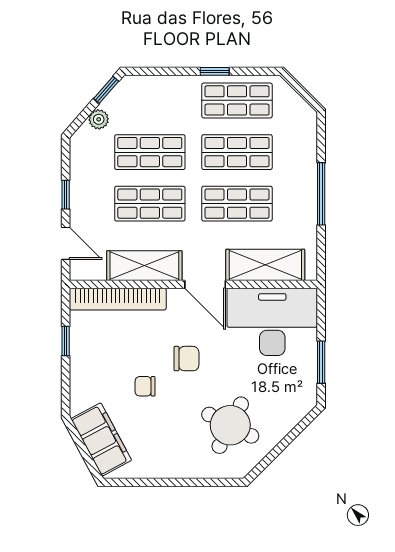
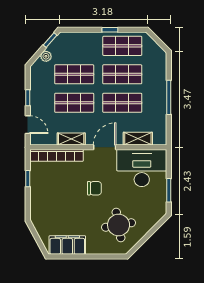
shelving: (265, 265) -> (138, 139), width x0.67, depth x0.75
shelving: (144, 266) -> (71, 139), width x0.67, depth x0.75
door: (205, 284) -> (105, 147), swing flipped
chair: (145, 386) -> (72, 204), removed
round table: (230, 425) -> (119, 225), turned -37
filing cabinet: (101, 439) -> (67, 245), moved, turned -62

####

* **Requirement**
Select every line of the records holding the string "depth".

* **Result of this exercise**
shelving: (265, 265) -> (138, 139), width x0.67, depth x0.75
shelving: (144, 266) -> (71, 139), width x0.67, depth x0.75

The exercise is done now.